What is expected
In the records below, reproduce exactly the lines from the one containing "IR3 pin OUT: D10 -> D5" through the one containing "SONAR3 pin TRIG: D0 -> D8", both included, and omit the pictures.

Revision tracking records
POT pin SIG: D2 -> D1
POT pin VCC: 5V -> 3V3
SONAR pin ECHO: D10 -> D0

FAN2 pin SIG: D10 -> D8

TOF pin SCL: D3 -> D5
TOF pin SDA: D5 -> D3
* * *
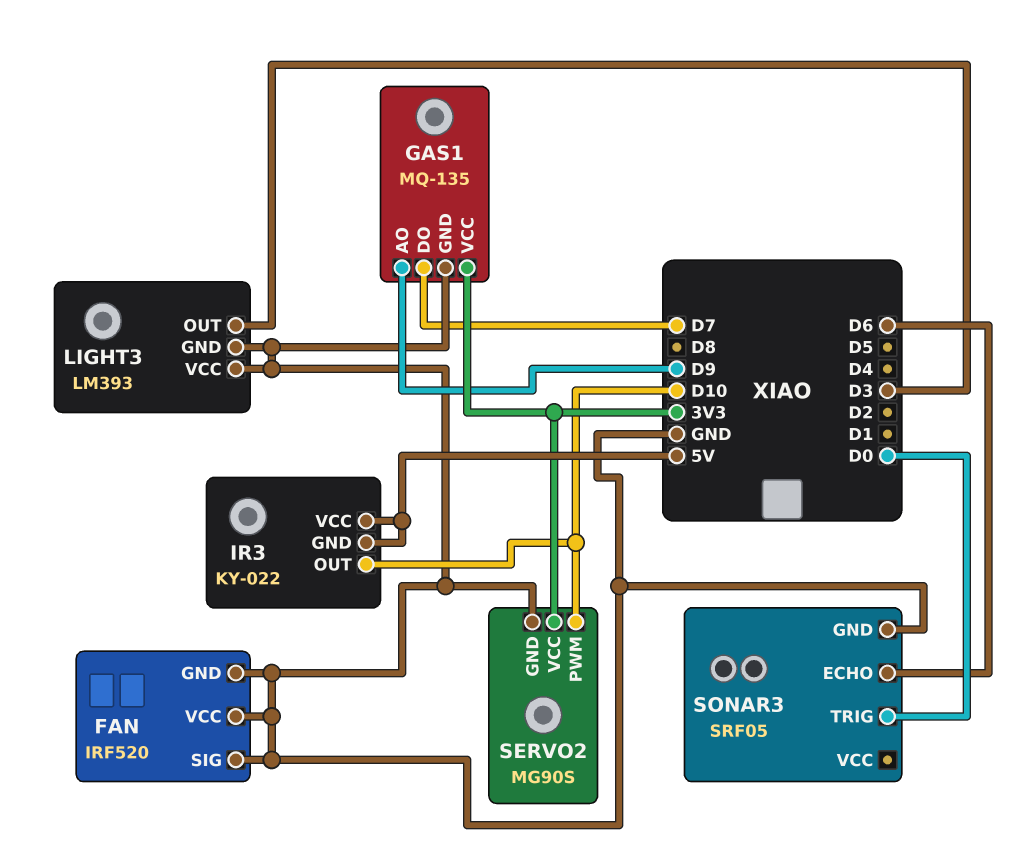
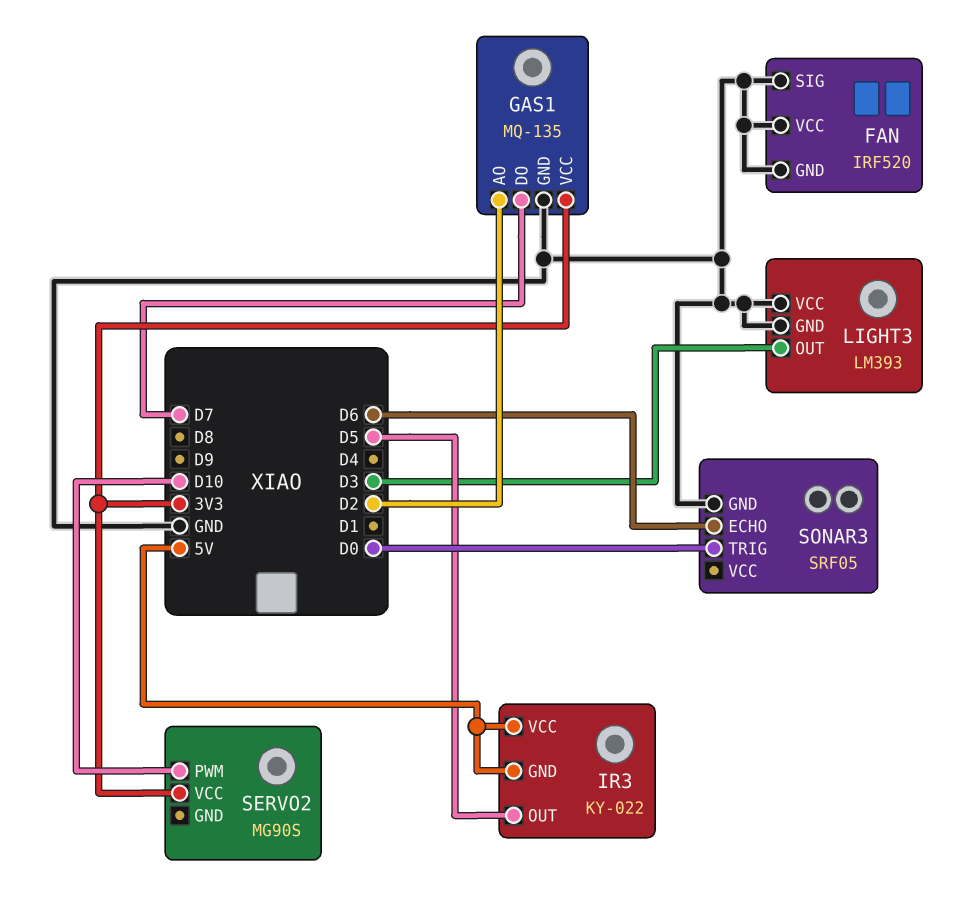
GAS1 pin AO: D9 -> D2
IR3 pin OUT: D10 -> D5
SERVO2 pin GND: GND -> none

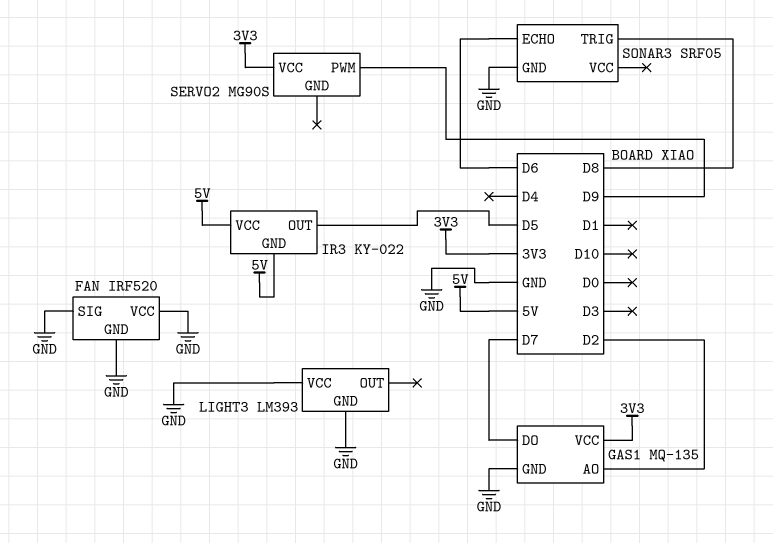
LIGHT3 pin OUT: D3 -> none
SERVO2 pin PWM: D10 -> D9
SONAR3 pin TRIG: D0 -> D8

Response below
IR3 pin OUT: D10 -> D5
SERVO2 pin GND: GND -> none

LIGHT3 pin OUT: D3 -> none
SERVO2 pin PWM: D10 -> D9
SONAR3 pin TRIG: D0 -> D8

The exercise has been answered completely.